DATA SHOWN:
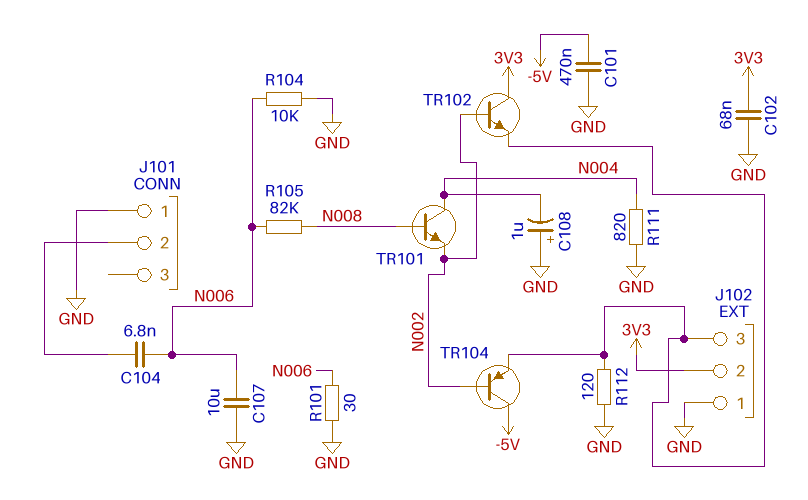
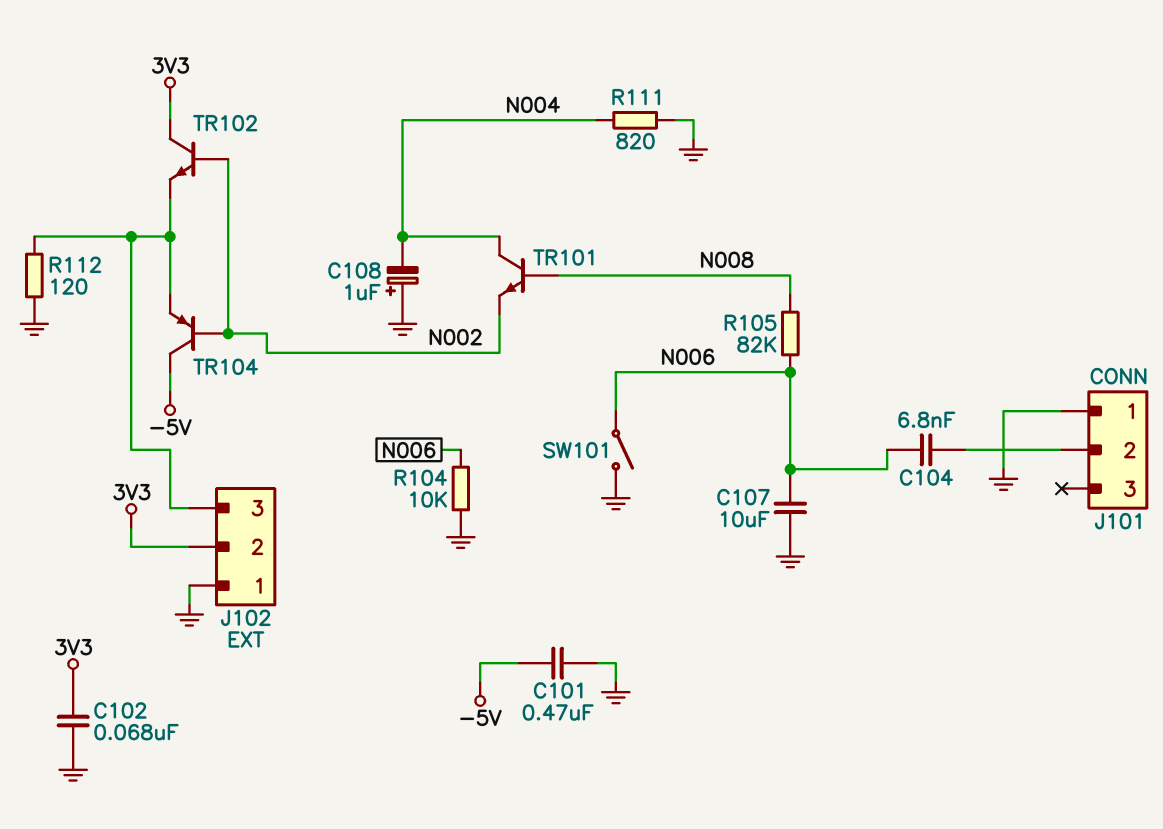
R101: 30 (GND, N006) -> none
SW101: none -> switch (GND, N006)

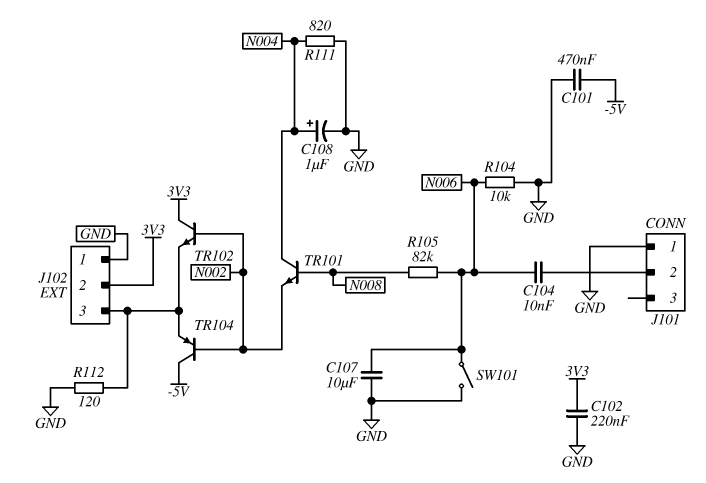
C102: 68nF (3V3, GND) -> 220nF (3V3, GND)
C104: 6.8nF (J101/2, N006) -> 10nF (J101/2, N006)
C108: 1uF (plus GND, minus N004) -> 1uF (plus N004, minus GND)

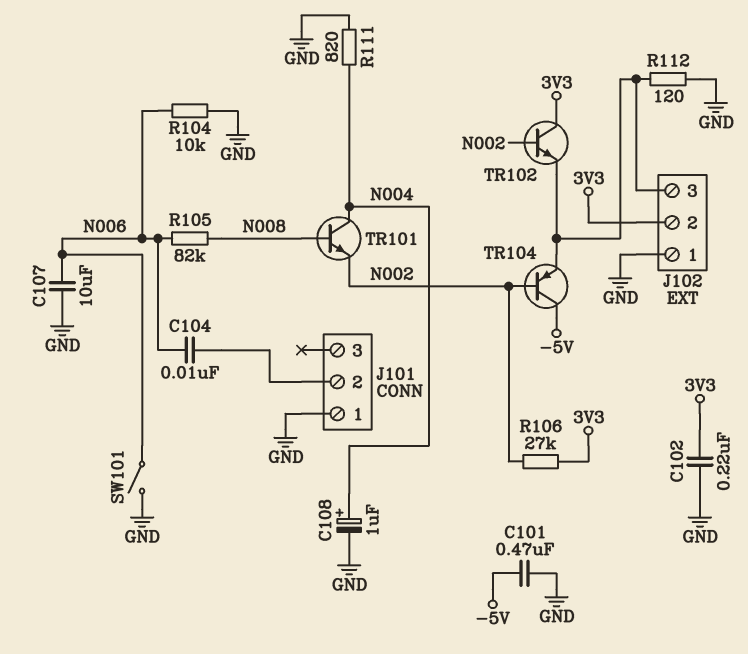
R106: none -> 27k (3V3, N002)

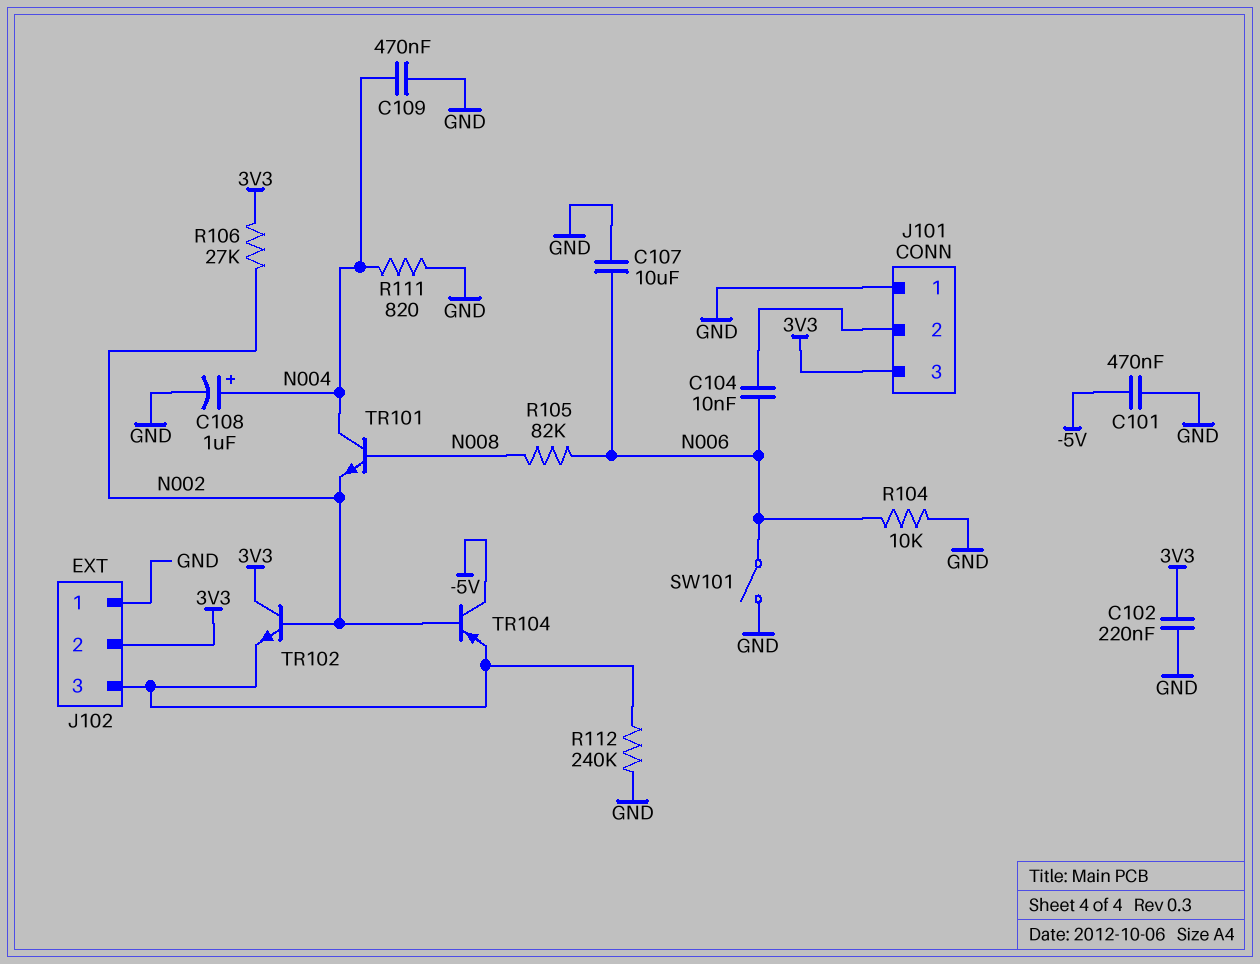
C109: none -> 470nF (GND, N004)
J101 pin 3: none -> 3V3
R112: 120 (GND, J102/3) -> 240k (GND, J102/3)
* * *
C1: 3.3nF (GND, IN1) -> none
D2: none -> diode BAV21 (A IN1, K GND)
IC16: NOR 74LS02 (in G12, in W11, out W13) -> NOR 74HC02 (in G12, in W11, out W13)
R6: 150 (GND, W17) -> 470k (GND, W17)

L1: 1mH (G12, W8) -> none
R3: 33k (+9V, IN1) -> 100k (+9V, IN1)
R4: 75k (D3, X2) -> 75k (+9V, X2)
...
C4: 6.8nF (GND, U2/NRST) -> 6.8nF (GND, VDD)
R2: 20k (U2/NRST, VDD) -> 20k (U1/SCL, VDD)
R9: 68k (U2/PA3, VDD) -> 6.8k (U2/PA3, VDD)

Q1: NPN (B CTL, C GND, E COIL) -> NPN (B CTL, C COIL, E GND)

EXERCISE OBJECTIVE: From the records above, transcribe exactly the lines starting at the one containing "C108: 1uF (plus" and ending at the one containing "R112: 120 (GND, J102/3) -> 240k (GND, J102/3)". Skip the pictures.

SOLUTION TO THIS PROBLEM:
C108: 1uF (plus GND, minus N004) -> 1uF (plus N004, minus GND)

R106: none -> 27k (3V3, N002)

C109: none -> 470nF (GND, N004)
J101 pin 3: none -> 3V3
R112: 120 (GND, J102/3) -> 240k (GND, J102/3)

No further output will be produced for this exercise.